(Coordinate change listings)
● ● ● ●

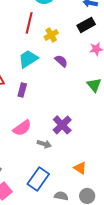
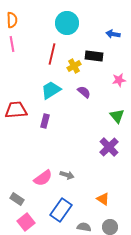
black rectangle: (86, 25) -> (94, 56), moved, turned 36
purple cross: (62, 125) -> (109, 147), moved
pink semicircle: (22, 128) -> (43, 178), moved

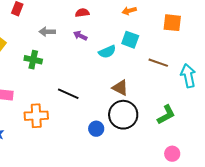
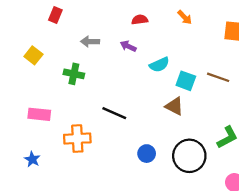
orange arrow: (129, 11) -> (185, 17), turned -120
red semicircle: (82, 13) -> (140, 20), moved
cyan square: (130, 40) -> (186, 81), moved
black circle: (123, 115) -> (189, 156), moved

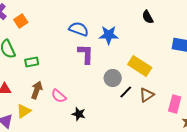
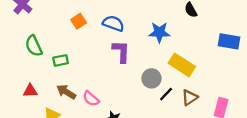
orange square: (21, 21) -> (79, 21), moved
blue star: (109, 35) -> (159, 32), moved
brown arrow: (37, 90) -> (66, 92), turned -78

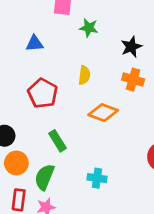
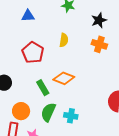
orange diamond: (103, 113) -> (64, 78), moved
orange circle: (16, 163) -> (21, 111), moved
green semicircle: (45, 177) -> (48, 112), moved

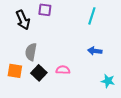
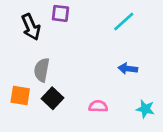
cyan line: (92, 16) -> (124, 22), turned 30
pink semicircle: (63, 70) -> (98, 106), moved

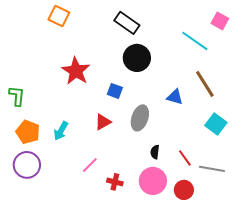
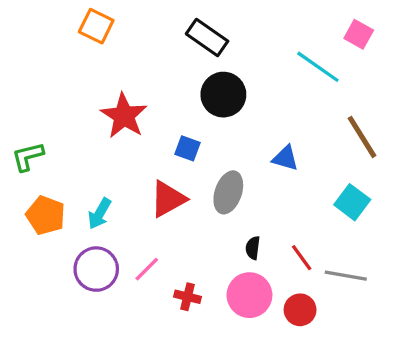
brown line: (205, 84) -> (362, 137), moved
green L-shape: (17, 96) -> (28, 157), turned -110
red triangle: (103, 122) -> (168, 199), size x1.4
purple circle: (27, 165) -> (96, 269), moved

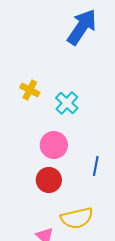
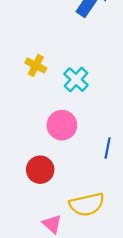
red circle: (49, 180) -> (40, 170), moved

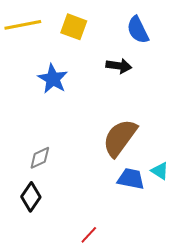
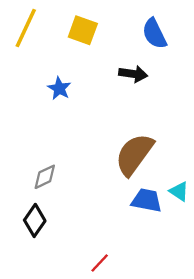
yellow line: (23, 25) -> (26, 28), turned -54
blue star: (53, 79) -> (59, 88), size x0.7

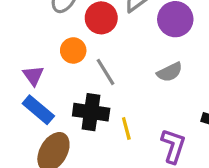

● ● ● ●

### Work request
What lines above hold the word "cyan"? Pull each one out.

### Solution to the exercise
cyan square: (130, 40) -> (186, 81), moved
cyan line: (92, 16) -> (124, 22), turned 30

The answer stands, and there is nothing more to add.